Which lines have the string "none"? Copy all of them from the entries below.
╭─ Dataset records
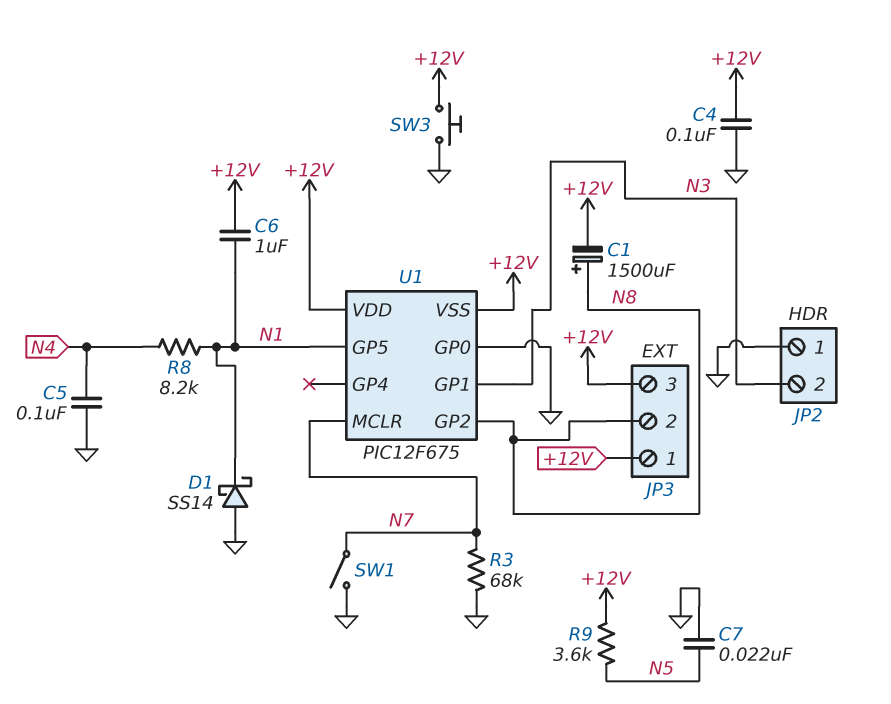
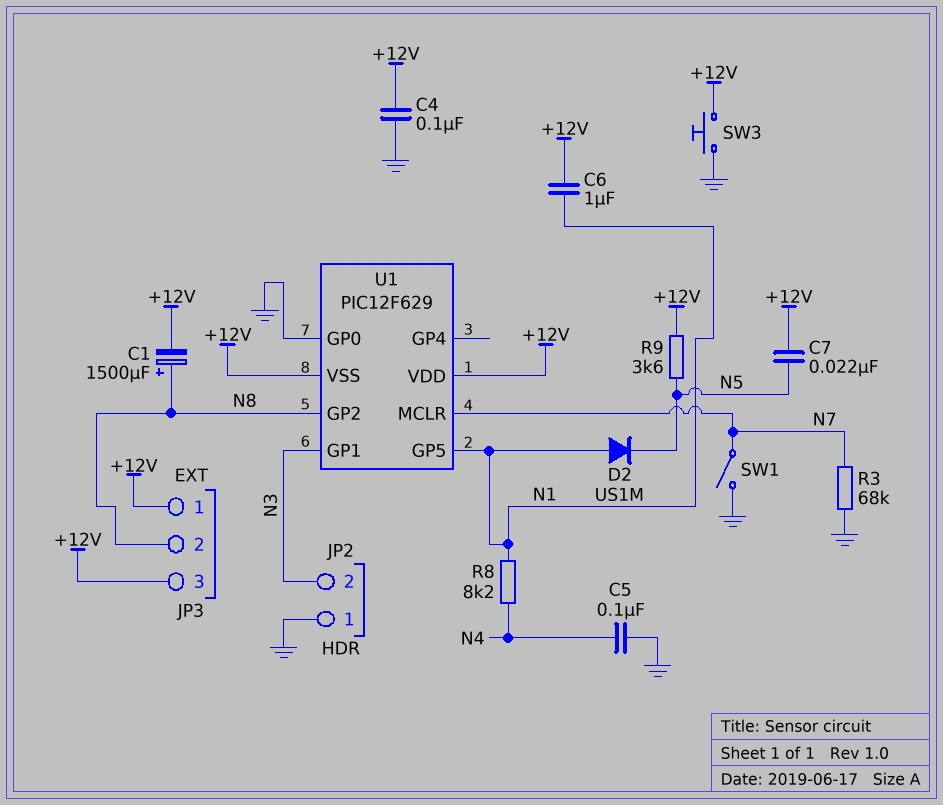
C7: 22nF (GND, N5) -> 22nF (+12V, N5)
D1: schottky SS14 (A GND, K N1) -> none
D2: none -> diode US1M (A N1, K N5)
U1: PIC12F675 -> PIC12F629

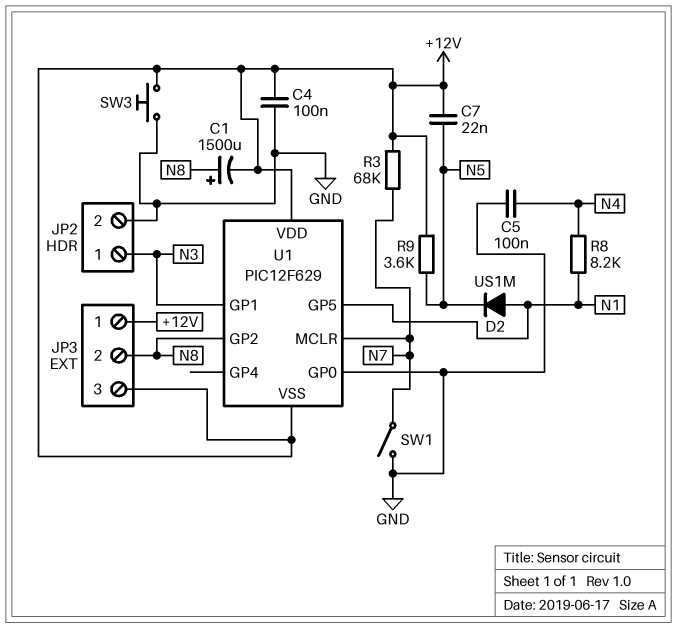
C6: 1uF (+12V, N1) -> none
JP2 pin 1: GND -> N3
JP2 pin 2: N3 -> GND
R3: 68k (GND, N7) -> 68k (+12V, N7)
╰─
- _Response_:
D1: schottky SS14 (A GND, K N1) -> none
D2: none -> diode US1M (A N1, K N5)
C6: 1uF (+12V, N1) -> none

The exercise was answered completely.